Repeat every record word for word and omit the images.
# # # # #
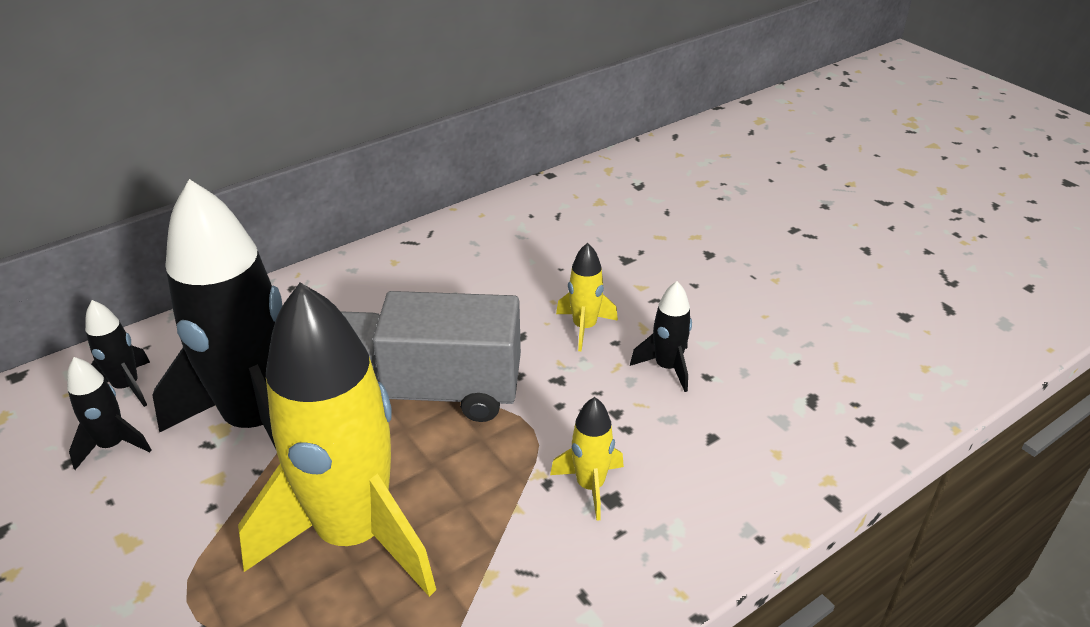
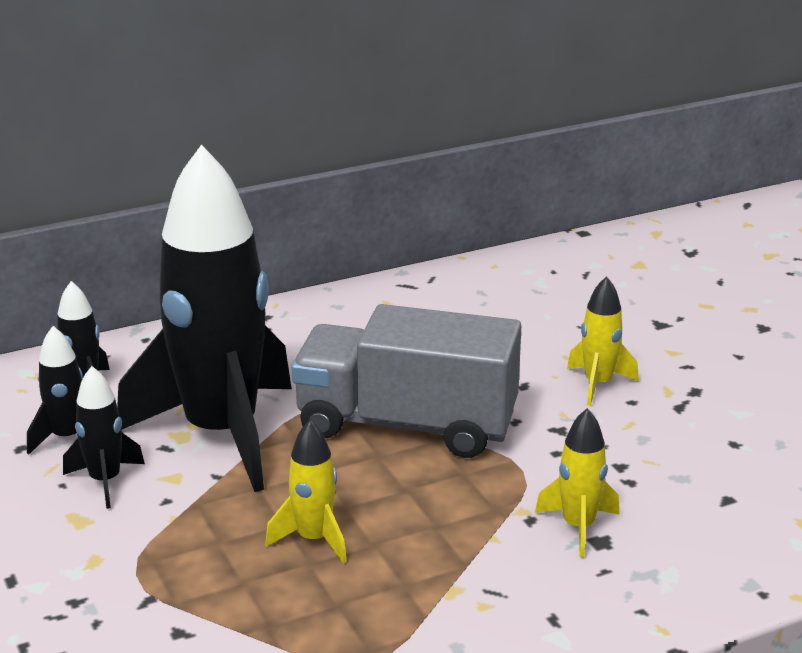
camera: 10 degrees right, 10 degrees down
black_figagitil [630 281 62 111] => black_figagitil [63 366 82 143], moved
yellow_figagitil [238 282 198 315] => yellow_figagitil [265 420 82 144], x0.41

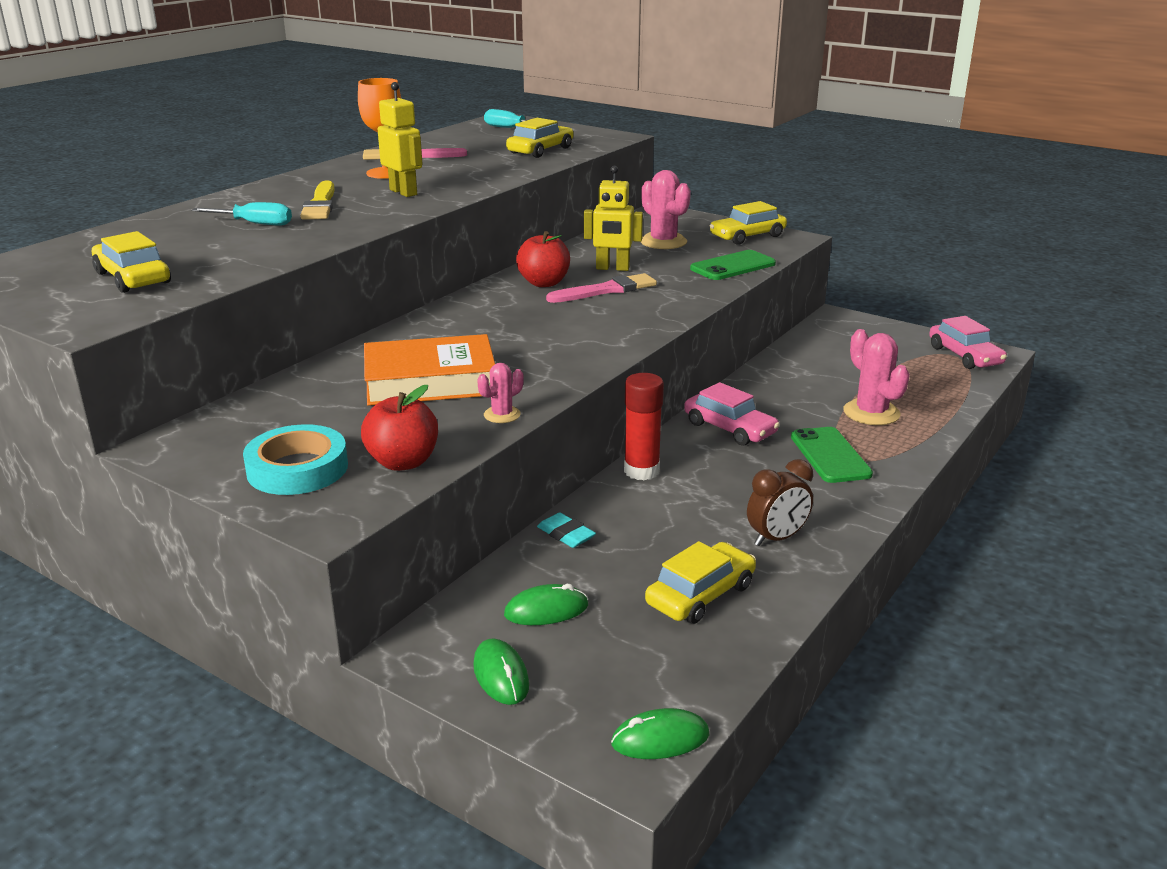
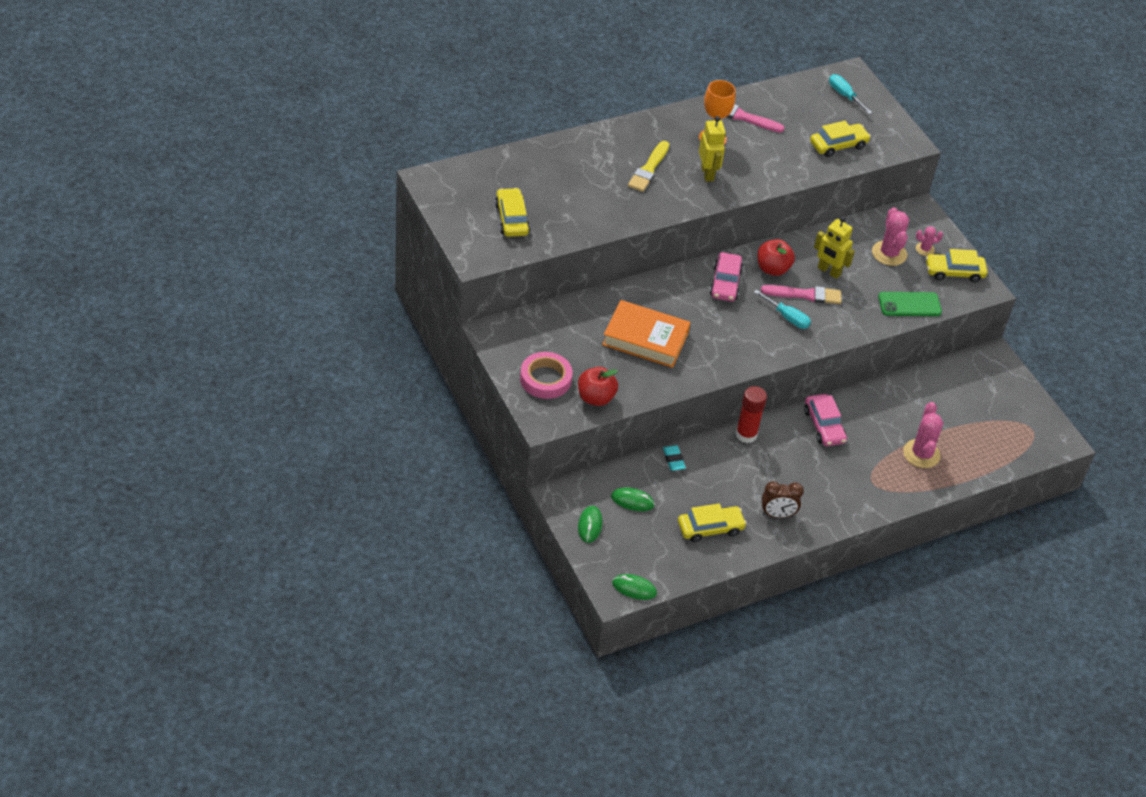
camera: 25 degrees right, 20 degrees up
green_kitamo [791 427 82 56] => nothing
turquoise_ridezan [191 202 101 23] => turquoise_ridezan [754 290 57 39], moved
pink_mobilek [477 363 47 60] => pink_mobilek [916 226 27 30], moved
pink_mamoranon [929 316 78 53] => pink_mamoranon [710 252 33 49], moved
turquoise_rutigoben [243 424 105 71] => pink_rutigoben [520 352 53 47]

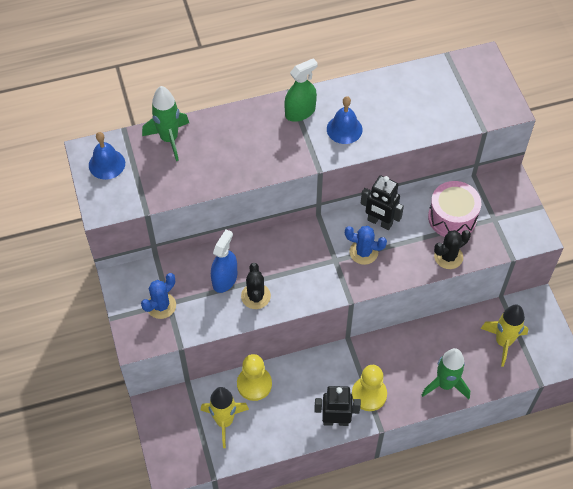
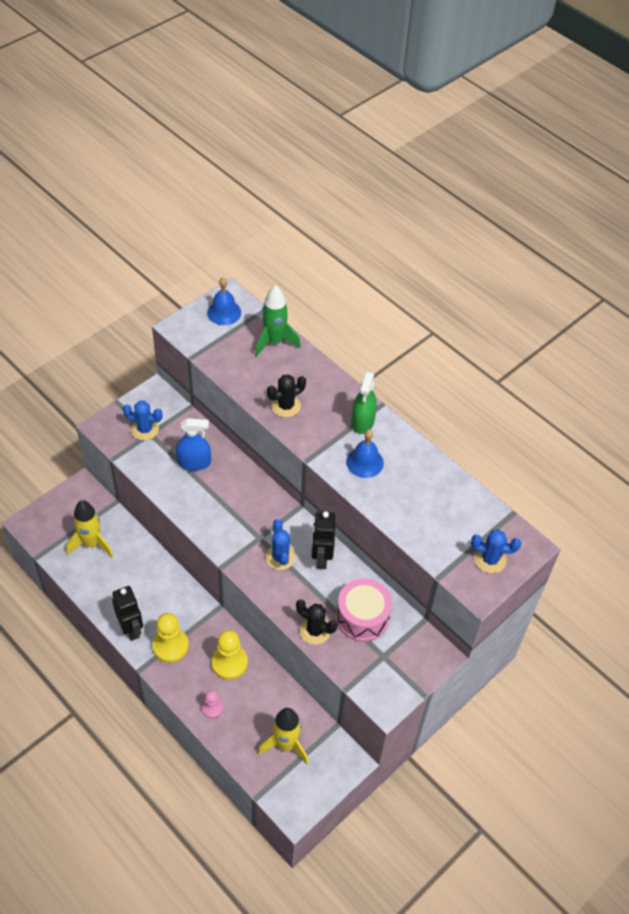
camera: 60 degrees right, 5 degrees down
nothing => blue_mobilek [471 530 50 43]
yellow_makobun [237 354 35 47] => yellow_makobun [212 630 36 50], moved
black_mobilek [241 263 30 46] => black_mobilek [267 374 39 43], moved
green_figagitil [422 348 48 51] => pink_makobun [202 690 21 28]
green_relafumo [284 58 34 64] => green_relafumo [351 371 26 63], 75 degrees clockwise

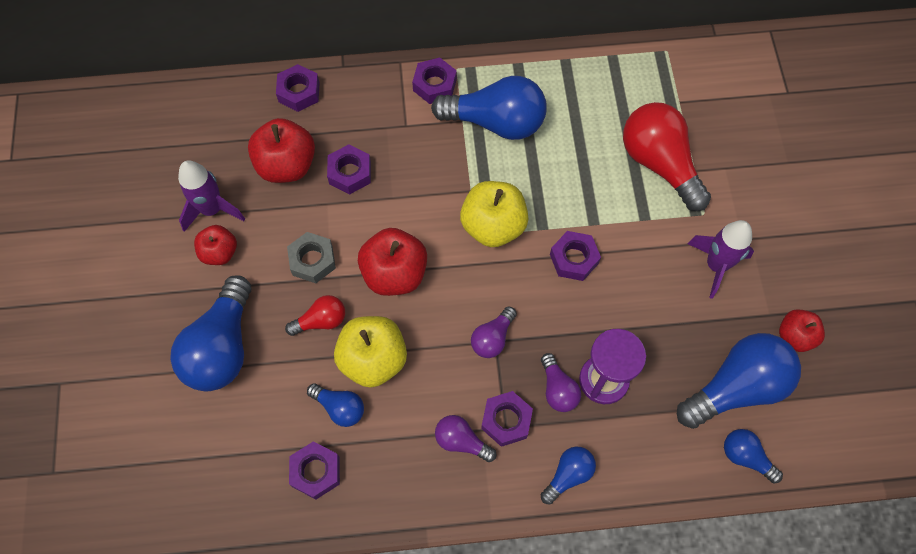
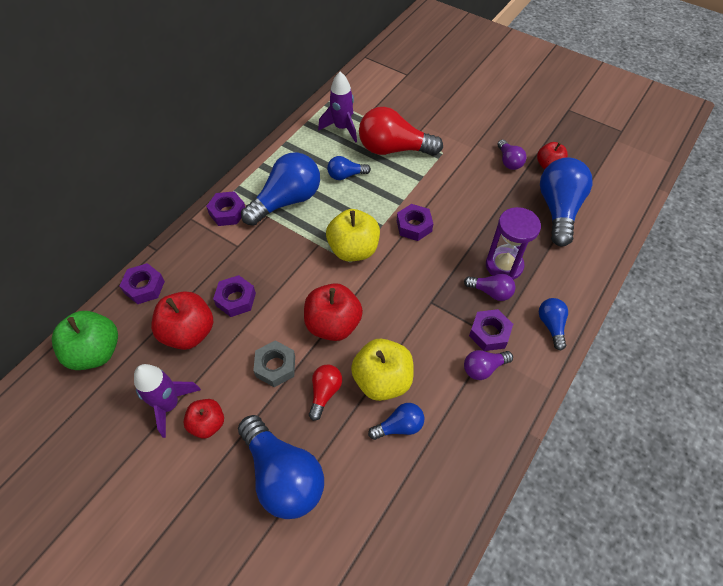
camera: 50 degrees left, 10 degrees down
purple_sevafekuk [289 441 51 59] => nothing
nothing => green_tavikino [52 311 66 59]
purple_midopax [471 306 46 52] => purple_midopax [498 139 29 31], moved
purple_figagitil [687 220 67 79] => purple_figagitil [318 72 39 71], moved
blue_midopax [724 429 59 55] => blue_midopax [327 156 44 24], moved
# # # # #
The completed task:
camera: 10 degrees right, 10 degrees down
black_figagitil [630 281 62 111] => black_figagitil [63 366 82 143], moved
yellow_figagitil [238 282 198 315] => yellow_figagitil [265 420 82 144], x0.41

camera: 25 degrees right, 20 degrees up
green_kitamo [791 427 82 56] => nothing
turquoise_ridezan [191 202 101 23] => turquoise_ridezan [754 290 57 39], moved
pink_mobilek [477 363 47 60] => pink_mobilek [916 226 27 30], moved
pink_mamoranon [929 316 78 53] => pink_mamoranon [710 252 33 49], moved
turquoise_rutigoben [243 424 105 71] => pink_rutigoben [520 352 53 47]

camera: 60 degrees right, 5 degrees down
nothing => blue_mobilek [471 530 50 43]
yellow_makobun [237 354 35 47] => yellow_makobun [212 630 36 50], moved
black_mobilek [241 263 30 46] => black_mobilek [267 374 39 43], moved
green_figagitil [422 348 48 51] => pink_makobun [202 690 21 28]
green_relafumo [284 58 34 64] => green_relafumo [351 371 26 63], 75 degrees clockwise

camera: 50 degrees left, 10 degrees down
purple_sevafekuk [289 441 51 59] => nothing
nothing => green_tavikino [52 311 66 59]
purple_midopax [471 306 46 52] => purple_midopax [498 139 29 31], moved
purple_figagitil [687 220 67 79] => purple_figagitil [318 72 39 71], moved
blue_midopax [724 429 59 55] => blue_midopax [327 156 44 24], moved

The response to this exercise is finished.